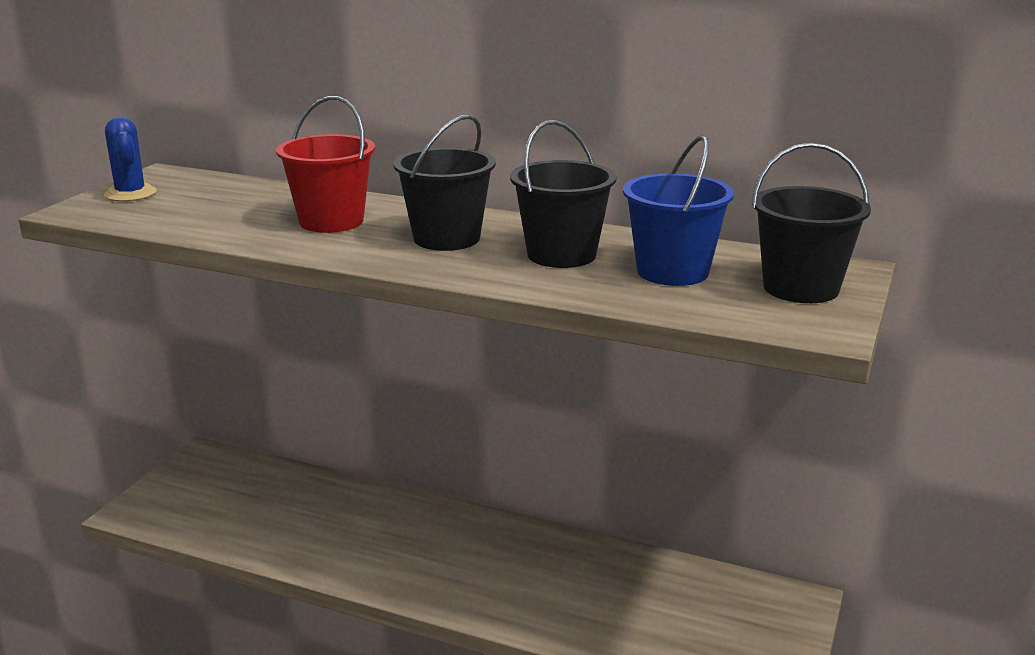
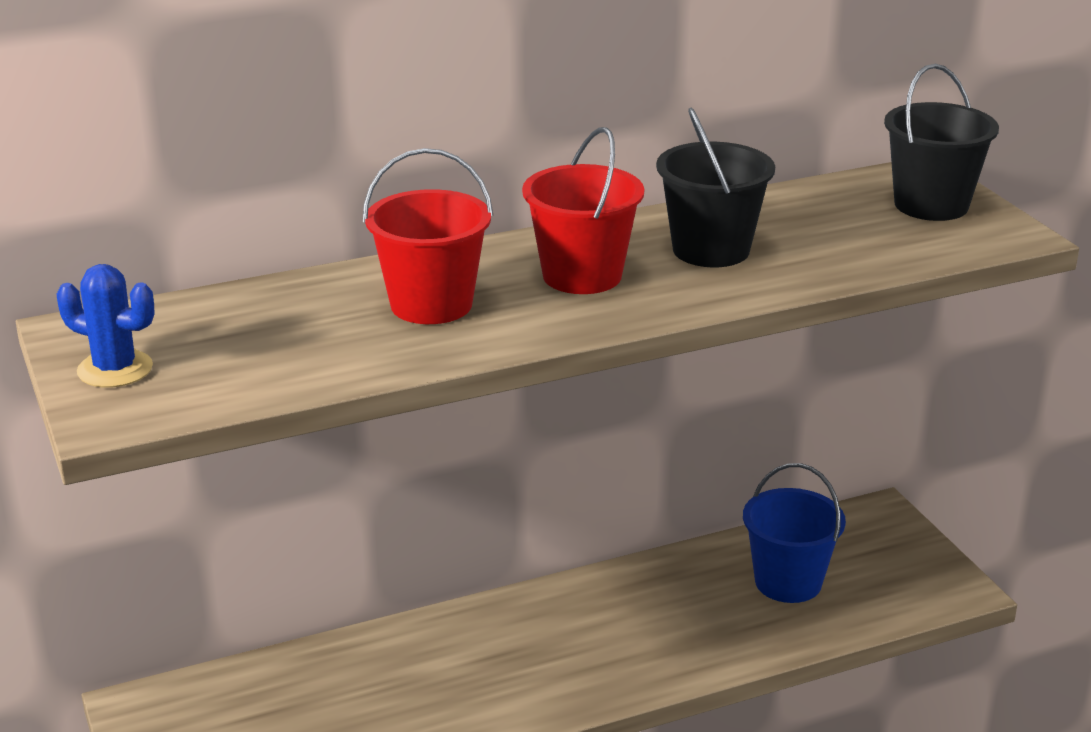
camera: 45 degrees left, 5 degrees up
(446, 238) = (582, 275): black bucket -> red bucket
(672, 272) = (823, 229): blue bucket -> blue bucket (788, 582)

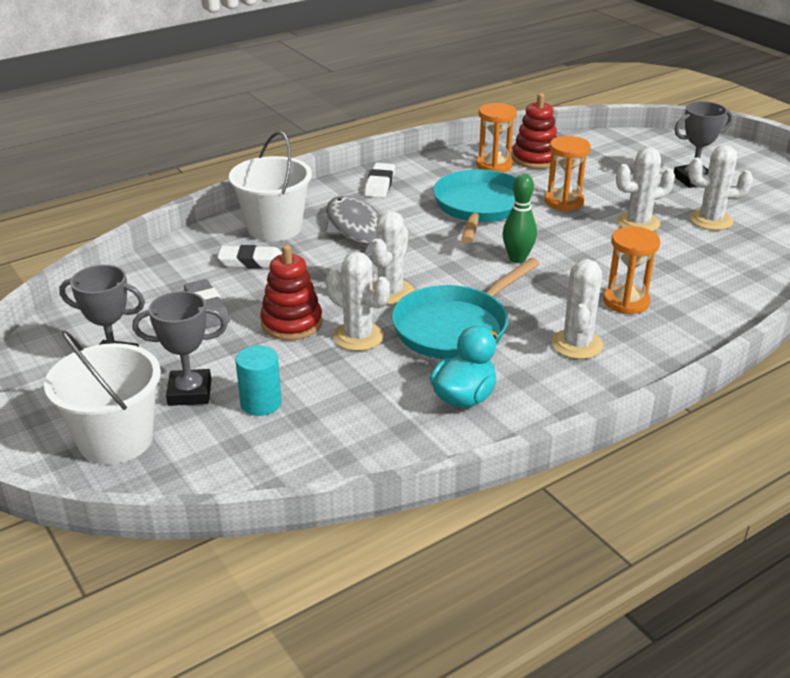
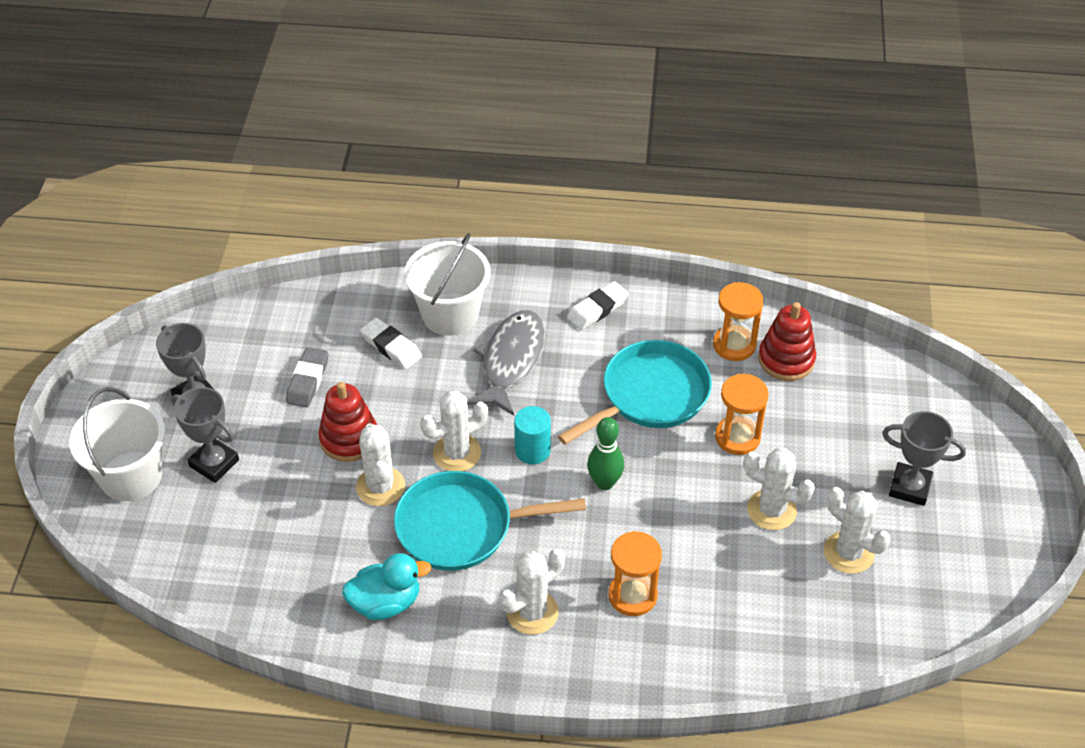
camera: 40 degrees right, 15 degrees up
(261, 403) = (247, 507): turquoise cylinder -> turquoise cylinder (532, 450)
* * *
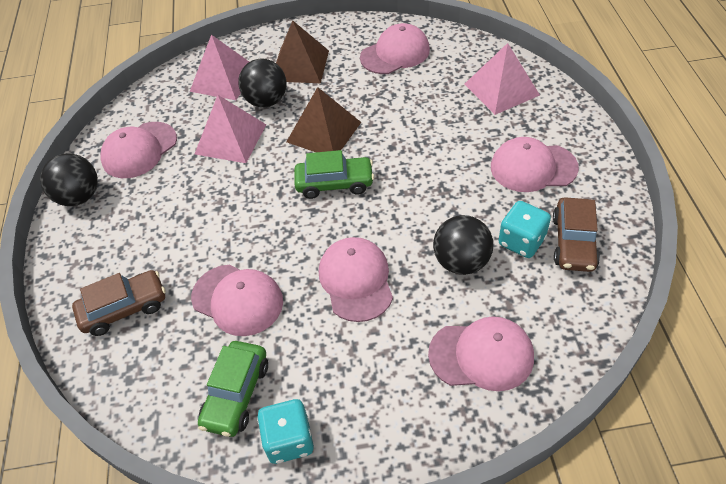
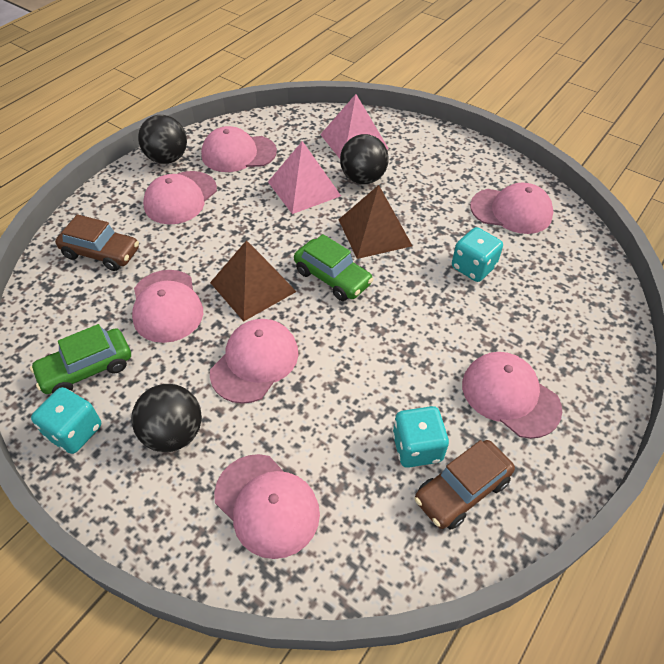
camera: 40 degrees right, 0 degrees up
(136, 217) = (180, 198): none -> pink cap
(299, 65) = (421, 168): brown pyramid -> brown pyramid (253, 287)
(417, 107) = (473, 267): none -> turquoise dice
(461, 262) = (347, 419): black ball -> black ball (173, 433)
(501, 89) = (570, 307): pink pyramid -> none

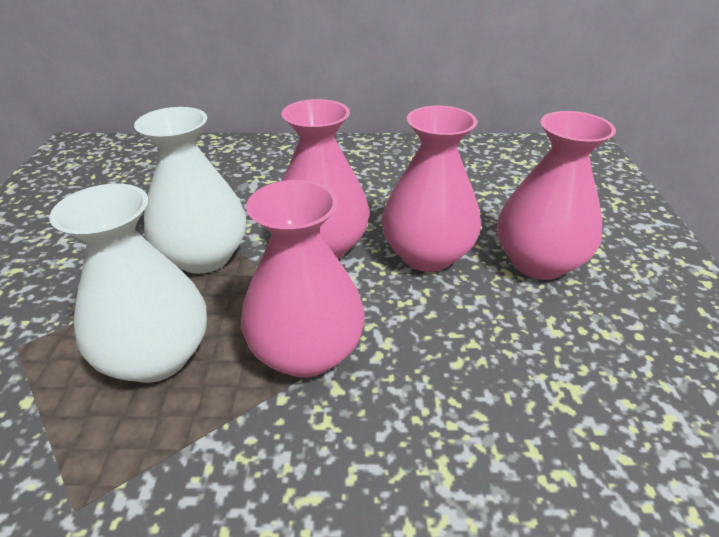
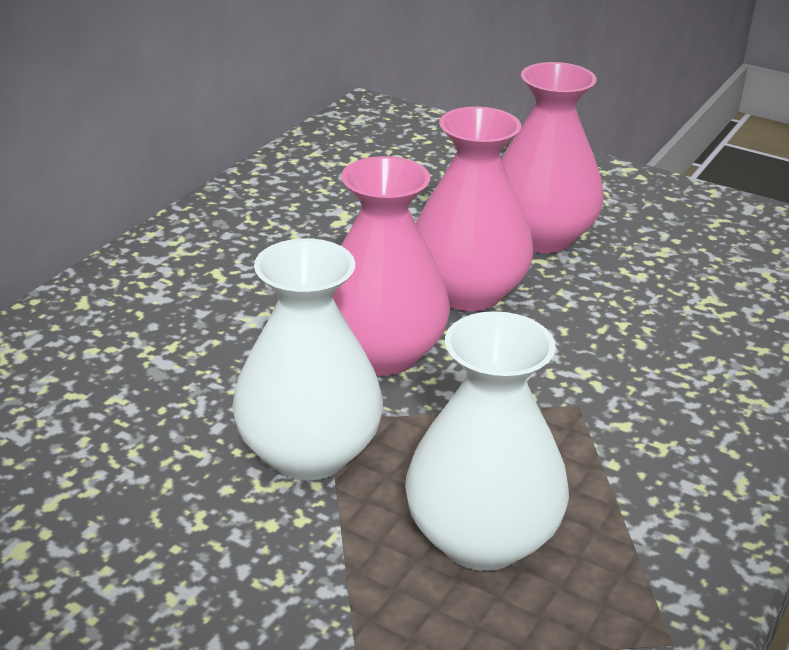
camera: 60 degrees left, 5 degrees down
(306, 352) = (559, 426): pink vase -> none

- _What is needed_
From the records above, give again only the part that opens with the line containing "(672, 272) = (823, 229): blue" and closes with the line containing "(261, 403) = (247, 507): turquoise". Keep both ends but drop the pictures.

- _Expected answer_
(672, 272) = (823, 229): blue bucket -> blue bucket (788, 582)

camera: 40 degrees right, 15 degrees up
(261, 403) = (247, 507): turquoise cylinder -> turquoise cylinder (532, 450)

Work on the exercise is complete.